> DIRECTIONS
Copy each line from the entries that the word "none" appears in.
(Beginning of EXTRACTED MATERIAL)
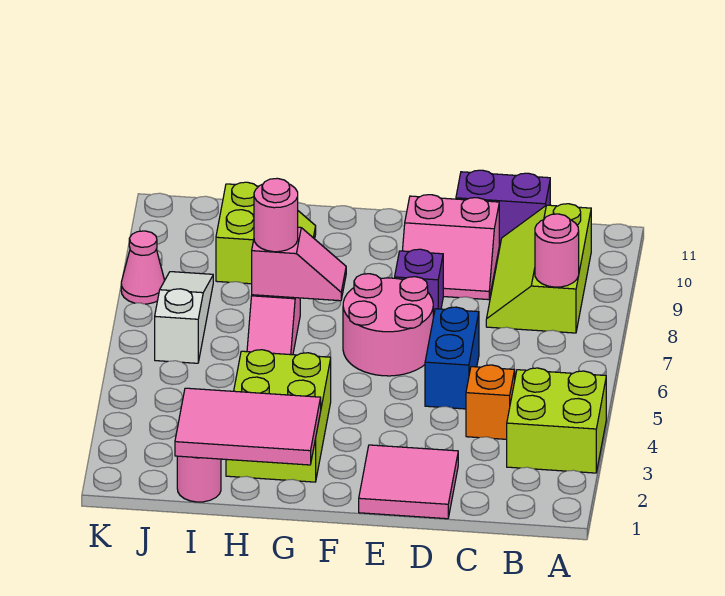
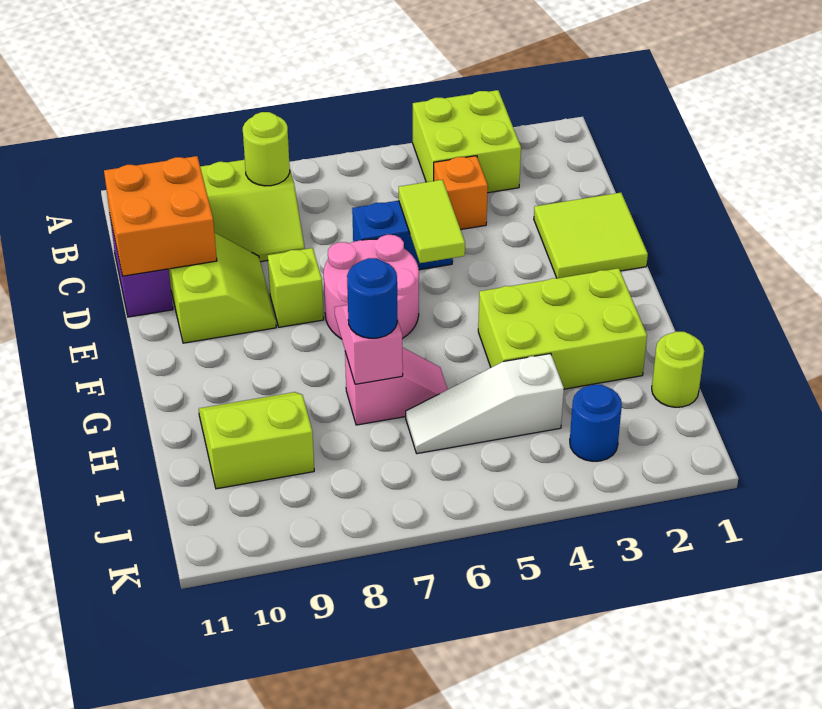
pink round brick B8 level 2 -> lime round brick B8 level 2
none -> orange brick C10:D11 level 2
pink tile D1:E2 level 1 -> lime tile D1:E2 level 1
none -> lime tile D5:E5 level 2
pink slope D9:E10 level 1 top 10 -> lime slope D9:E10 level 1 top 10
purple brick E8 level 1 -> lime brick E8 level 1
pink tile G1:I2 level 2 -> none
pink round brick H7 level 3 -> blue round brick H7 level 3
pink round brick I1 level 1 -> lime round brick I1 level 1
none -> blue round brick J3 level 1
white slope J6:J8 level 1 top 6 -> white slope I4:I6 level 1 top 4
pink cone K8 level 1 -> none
(End of EXTRACTED MATERIAL)
> SOLVED EXERCISE
none -> orange brick C10:D11 level 2
none -> lime tile D5:E5 level 2
pink tile G1:I2 level 2 -> none
none -> blue round brick J3 level 1
pink cone K8 level 1 -> none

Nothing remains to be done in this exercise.